- _WORK TO COMPLETE_: Although the records contain pictures, only their text should be repeated, exactly as it stands.
[Start of Attachment]
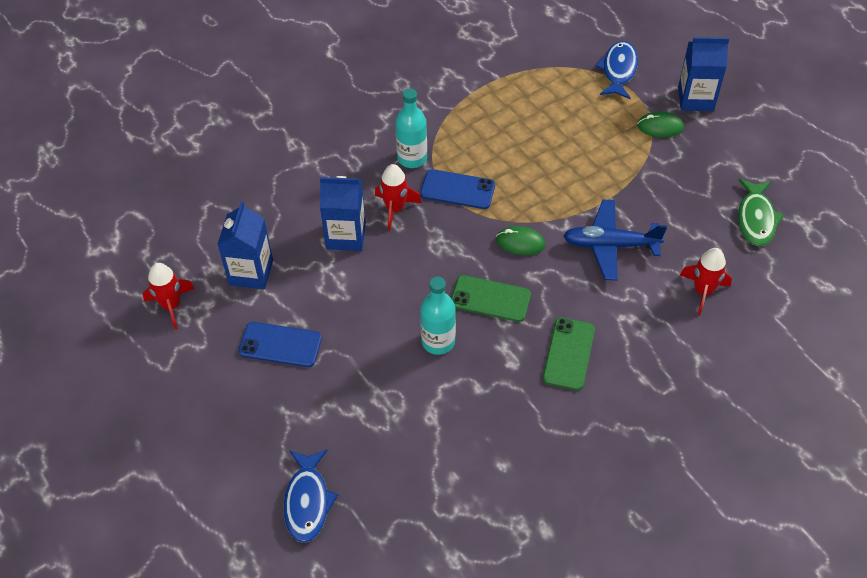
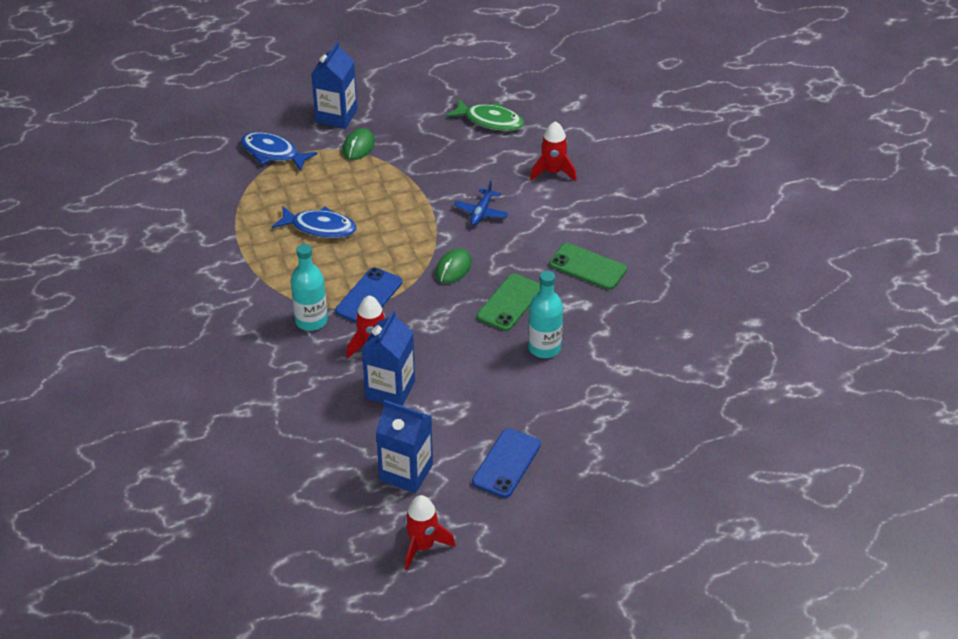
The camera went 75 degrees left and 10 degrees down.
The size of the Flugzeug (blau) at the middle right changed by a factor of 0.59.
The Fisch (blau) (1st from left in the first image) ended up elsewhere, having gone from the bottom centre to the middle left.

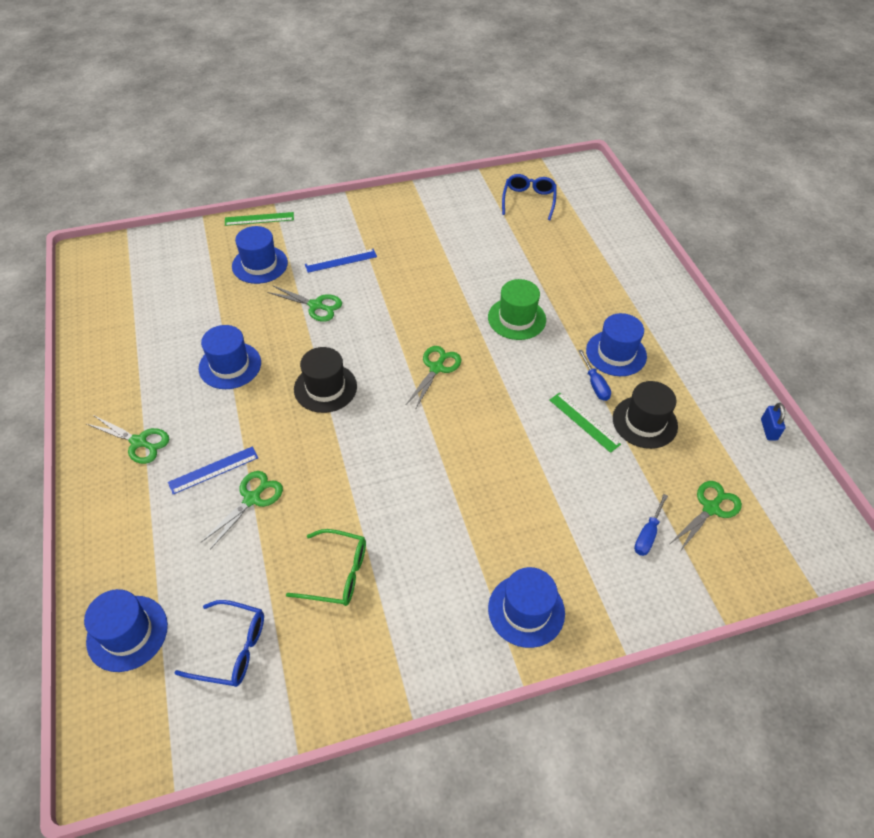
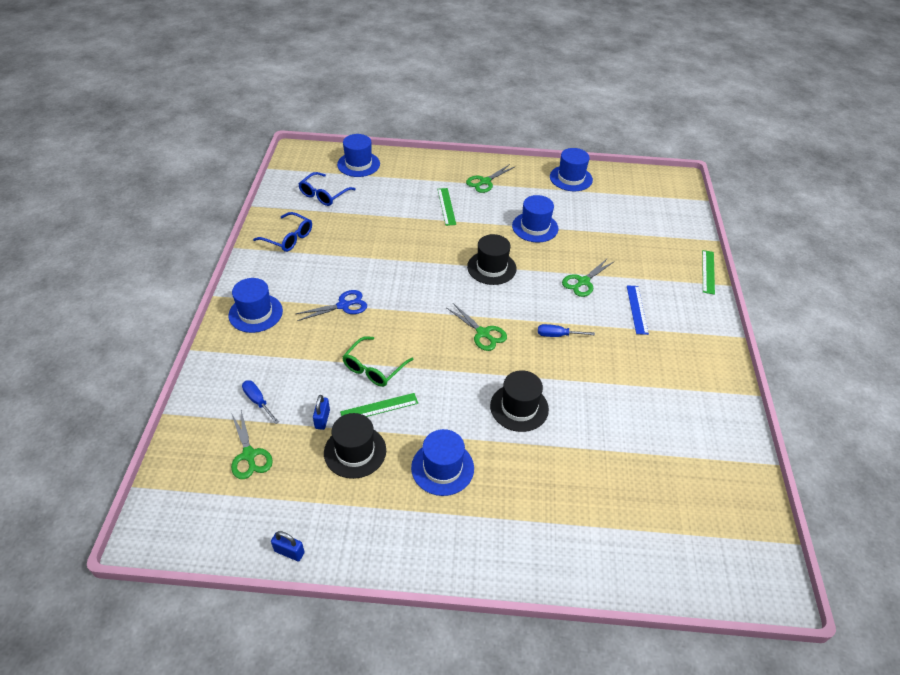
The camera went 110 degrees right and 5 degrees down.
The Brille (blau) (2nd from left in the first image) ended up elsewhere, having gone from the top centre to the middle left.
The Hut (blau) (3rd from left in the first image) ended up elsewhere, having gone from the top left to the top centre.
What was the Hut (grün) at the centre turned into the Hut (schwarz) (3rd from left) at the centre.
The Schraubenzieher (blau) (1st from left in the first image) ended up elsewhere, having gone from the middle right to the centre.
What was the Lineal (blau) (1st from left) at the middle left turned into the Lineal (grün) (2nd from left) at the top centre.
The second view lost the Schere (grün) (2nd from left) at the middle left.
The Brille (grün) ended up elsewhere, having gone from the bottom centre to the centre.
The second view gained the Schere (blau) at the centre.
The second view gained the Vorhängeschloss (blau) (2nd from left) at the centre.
[End of Attachment]
- _SOLUTION TO THIS TASK_:
The camera went 75 degrees left and 10 degrees down.
The size of the Flugzeug (blau) at the middle right changed by a factor of 0.59.
The Fisch (blau) (1st from left in the first image) ended up elsewhere, having gone from the bottom centre to the middle left.

The camera went 110 degrees right and 5 degrees down.
The Brille (blau) (2nd from left in the first image) ended up elsewhere, having gone from the top centre to the middle left.
The Hut (blau) (3rd from left in the first image) ended up elsewhere, having gone from the top left to the top centre.
What was the Hut (grün) at the centre turned into the Hut (schwarz) (3rd from left) at the centre.
The Schraubenzieher (blau) (1st from left in the first image) ended up elsewhere, having gone from the middle right to the centre.
What was the Lineal (blau) (1st from left) at the middle left turned into the Lineal (grün) (2nd from left) at the top centre.
The second view lost the Schere (grün) (2nd from left) at the middle left.
The Brille (grün) ended up elsewhere, having gone from the bottom centre to the centre.
The second view gained the Schere (blau) at the centre.
The second view gained the Vorhängeschloss (blau) (2nd from left) at the centre.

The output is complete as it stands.